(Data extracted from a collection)
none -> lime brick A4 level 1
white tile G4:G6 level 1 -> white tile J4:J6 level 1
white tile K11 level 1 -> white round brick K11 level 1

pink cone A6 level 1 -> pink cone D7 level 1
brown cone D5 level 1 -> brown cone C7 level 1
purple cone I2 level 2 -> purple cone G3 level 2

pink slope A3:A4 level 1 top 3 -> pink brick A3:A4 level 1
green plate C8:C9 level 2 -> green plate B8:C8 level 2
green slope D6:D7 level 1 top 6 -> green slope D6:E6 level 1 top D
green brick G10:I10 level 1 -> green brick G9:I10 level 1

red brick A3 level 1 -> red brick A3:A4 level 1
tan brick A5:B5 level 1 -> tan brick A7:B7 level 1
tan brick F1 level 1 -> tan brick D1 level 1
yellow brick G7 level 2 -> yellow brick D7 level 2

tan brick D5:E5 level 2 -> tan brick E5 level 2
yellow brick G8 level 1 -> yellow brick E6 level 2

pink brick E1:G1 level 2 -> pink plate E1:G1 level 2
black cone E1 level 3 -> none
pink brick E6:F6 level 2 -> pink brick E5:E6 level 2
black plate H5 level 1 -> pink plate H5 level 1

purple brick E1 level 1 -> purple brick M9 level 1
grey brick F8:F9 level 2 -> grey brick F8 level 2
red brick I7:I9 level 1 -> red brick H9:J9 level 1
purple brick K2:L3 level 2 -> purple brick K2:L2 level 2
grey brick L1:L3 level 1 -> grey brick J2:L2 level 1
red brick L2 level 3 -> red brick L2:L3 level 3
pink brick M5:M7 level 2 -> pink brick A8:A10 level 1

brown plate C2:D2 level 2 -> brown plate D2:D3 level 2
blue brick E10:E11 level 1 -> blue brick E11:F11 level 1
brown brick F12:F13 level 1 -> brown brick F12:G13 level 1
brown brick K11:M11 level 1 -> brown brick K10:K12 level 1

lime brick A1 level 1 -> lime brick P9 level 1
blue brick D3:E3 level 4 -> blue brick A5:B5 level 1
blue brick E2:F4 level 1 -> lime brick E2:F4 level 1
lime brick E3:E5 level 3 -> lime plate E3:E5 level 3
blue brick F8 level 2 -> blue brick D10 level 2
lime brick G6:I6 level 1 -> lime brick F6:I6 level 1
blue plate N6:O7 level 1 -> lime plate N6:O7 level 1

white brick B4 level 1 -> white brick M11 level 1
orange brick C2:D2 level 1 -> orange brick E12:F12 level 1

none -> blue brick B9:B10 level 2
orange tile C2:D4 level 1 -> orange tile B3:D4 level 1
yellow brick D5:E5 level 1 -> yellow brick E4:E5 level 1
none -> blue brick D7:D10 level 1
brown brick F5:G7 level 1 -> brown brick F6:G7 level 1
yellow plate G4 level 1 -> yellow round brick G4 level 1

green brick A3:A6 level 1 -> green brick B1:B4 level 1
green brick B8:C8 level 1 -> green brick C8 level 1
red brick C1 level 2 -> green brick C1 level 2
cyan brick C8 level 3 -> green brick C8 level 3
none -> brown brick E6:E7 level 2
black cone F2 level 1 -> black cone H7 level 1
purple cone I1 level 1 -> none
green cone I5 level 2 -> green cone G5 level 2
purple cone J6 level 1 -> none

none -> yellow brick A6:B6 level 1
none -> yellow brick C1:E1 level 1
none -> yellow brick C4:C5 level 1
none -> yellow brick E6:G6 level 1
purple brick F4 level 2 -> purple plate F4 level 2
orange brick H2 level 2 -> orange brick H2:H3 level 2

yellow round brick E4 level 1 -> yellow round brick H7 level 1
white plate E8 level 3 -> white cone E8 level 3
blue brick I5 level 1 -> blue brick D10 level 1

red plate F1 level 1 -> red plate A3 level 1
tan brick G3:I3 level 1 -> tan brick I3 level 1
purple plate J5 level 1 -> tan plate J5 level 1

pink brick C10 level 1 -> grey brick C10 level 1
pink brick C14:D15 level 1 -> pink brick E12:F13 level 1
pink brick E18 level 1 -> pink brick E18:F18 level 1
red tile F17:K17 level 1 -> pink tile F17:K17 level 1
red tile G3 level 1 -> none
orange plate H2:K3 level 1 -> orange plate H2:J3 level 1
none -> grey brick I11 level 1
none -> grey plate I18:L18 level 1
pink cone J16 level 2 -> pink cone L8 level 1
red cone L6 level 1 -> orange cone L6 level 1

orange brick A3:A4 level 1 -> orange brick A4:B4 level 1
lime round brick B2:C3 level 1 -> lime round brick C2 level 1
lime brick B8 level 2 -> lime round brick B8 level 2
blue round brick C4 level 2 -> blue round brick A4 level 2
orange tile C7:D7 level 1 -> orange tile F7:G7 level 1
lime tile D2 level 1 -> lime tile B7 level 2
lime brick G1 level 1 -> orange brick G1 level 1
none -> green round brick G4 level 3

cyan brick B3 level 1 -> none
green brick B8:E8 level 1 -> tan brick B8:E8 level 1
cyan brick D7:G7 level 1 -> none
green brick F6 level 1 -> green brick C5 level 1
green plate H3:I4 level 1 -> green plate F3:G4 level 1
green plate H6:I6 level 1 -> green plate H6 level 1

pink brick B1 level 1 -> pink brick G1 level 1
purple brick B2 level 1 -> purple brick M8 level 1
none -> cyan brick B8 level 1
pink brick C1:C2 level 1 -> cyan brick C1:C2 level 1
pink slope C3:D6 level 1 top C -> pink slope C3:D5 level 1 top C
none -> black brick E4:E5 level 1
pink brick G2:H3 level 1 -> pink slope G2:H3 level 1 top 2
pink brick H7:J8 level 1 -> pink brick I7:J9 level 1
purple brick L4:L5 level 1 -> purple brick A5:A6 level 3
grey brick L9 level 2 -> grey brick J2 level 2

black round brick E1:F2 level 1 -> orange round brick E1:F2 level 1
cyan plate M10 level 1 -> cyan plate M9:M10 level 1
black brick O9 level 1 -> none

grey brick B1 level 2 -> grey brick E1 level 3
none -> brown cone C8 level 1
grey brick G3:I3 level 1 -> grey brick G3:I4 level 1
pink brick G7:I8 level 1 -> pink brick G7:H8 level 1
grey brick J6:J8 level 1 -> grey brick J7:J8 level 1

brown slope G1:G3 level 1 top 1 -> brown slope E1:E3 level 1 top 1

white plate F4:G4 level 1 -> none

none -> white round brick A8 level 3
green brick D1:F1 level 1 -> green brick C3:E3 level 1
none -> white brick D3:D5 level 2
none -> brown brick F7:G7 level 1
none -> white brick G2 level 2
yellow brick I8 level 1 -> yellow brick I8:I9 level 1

-- Instructions for the task --
Write out again, exactly, the lines from the start of the entries up to and including the one with "purple brick E1". Nothing else belongs in the reply.

-- Task solution --
none -> lime brick A4 level 1
white tile G4:G6 level 1 -> white tile J4:J6 level 1
white tile K11 level 1 -> white round brick K11 level 1

pink cone A6 level 1 -> pink cone D7 level 1
brown cone D5 level 1 -> brown cone C7 level 1
purple cone I2 level 2 -> purple cone G3 level 2

pink slope A3:A4 level 1 top 3 -> pink brick A3:A4 level 1
green plate C8:C9 level 2 -> green plate B8:C8 level 2
green slope D6:D7 level 1 top 6 -> green slope D6:E6 level 1 top D
green brick G10:I10 level 1 -> green brick G9:I10 level 1

red brick A3 level 1 -> red brick A3:A4 level 1
tan brick A5:B5 level 1 -> tan brick A7:B7 level 1
tan brick F1 level 1 -> tan brick D1 level 1
yellow brick G7 level 2 -> yellow brick D7 level 2

tan brick D5:E5 level 2 -> tan brick E5 level 2
yellow brick G8 level 1 -> yellow brick E6 level 2

pink brick E1:G1 level 2 -> pink plate E1:G1 level 2
black cone E1 level 3 -> none
pink brick E6:F6 level 2 -> pink brick E5:E6 level 2
black plate H5 level 1 -> pink plate H5 level 1

purple brick E1 level 1 -> purple brick M9 level 1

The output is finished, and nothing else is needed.